** Dataset extract **
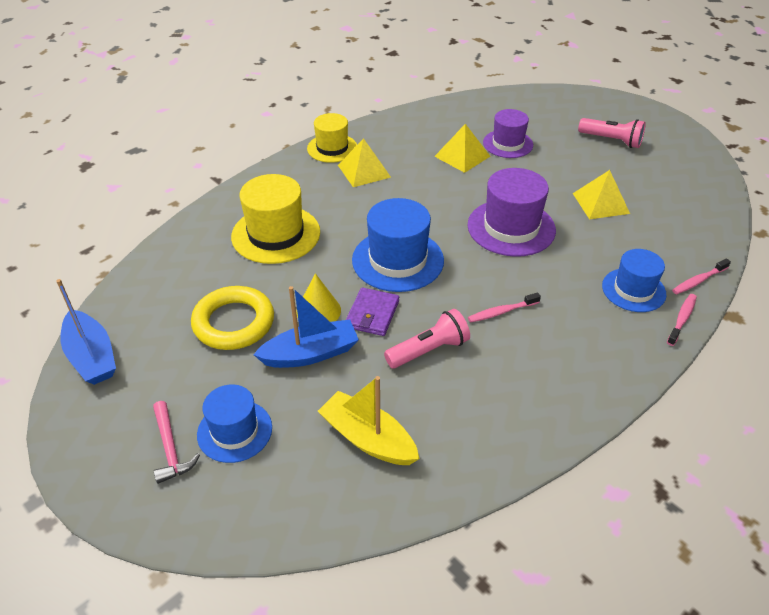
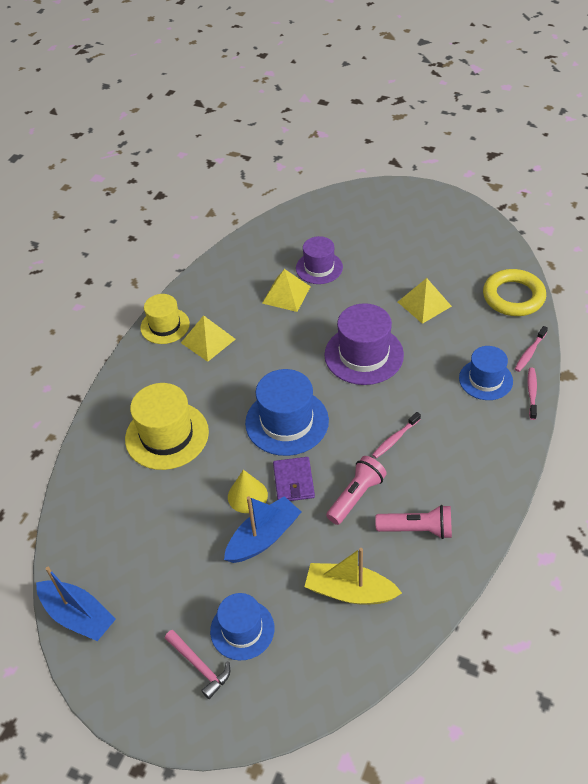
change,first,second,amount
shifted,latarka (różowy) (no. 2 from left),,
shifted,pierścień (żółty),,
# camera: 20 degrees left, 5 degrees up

** The problem **
All lines from the one containing "shifted,latarka (różowy) (no." through the end of the data, and no others, are to be given again word for word.

** Answer to this exercise **
shifted,latarka (różowy) (no. 2 from left),,
shifted,pierścień (żółty),,
# camera: 20 degrees left, 5 degrees up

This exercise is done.